EXCERPTED DATA |
BEGIN

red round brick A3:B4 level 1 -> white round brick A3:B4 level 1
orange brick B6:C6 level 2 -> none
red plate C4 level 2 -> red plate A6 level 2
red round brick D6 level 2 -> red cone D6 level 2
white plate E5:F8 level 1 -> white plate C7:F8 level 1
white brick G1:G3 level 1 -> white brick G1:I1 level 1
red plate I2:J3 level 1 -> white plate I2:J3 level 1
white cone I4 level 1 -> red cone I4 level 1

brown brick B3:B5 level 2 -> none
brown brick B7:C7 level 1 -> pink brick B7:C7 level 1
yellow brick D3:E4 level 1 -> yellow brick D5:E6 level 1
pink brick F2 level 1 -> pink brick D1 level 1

END
BEGIN

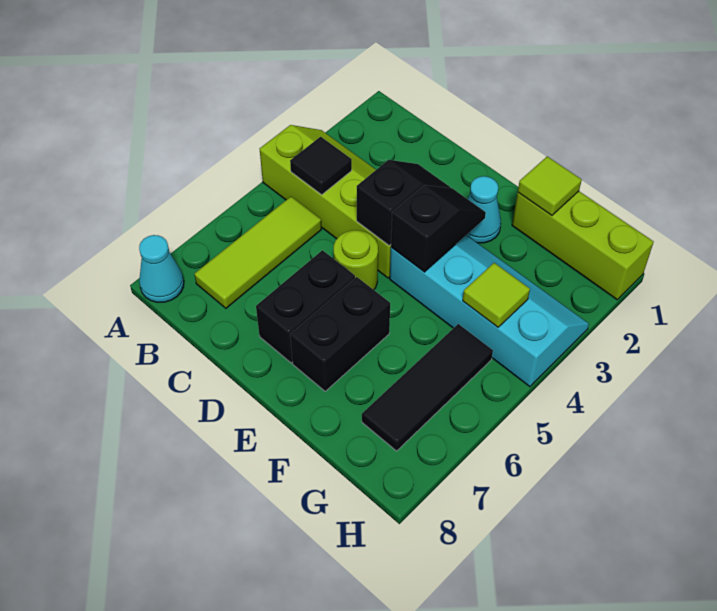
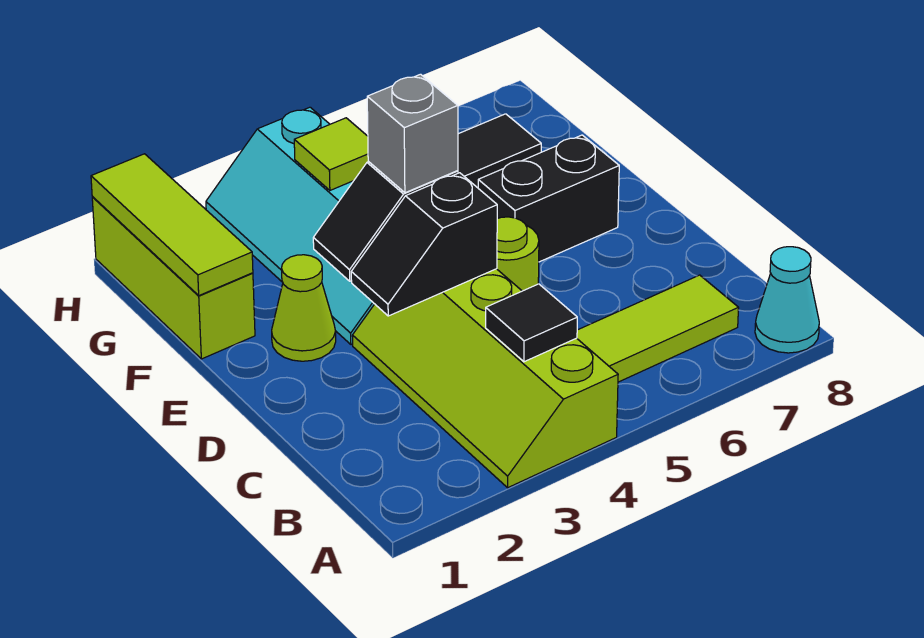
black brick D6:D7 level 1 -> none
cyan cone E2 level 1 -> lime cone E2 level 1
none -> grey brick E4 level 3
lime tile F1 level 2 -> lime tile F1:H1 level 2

END

TASK DIRECTIONS | Set down only the lines above that fall between the line holding "orange brick B6:C6 level 2 -> none" and the line holding "pink brick F2", inclusive, keeping each exact.

SOLUTION TO THE PROBLEM |
orange brick B6:C6 level 2 -> none
red plate C4 level 2 -> red plate A6 level 2
red round brick D6 level 2 -> red cone D6 level 2
white plate E5:F8 level 1 -> white plate C7:F8 level 1
white brick G1:G3 level 1 -> white brick G1:I1 level 1
red plate I2:J3 level 1 -> white plate I2:J3 level 1
white cone I4 level 1 -> red cone I4 level 1

brown brick B3:B5 level 2 -> none
brown brick B7:C7 level 1 -> pink brick B7:C7 level 1
yellow brick D3:E4 level 1 -> yellow brick D5:E6 level 1
pink brick F2 level 1 -> pink brick D1 level 1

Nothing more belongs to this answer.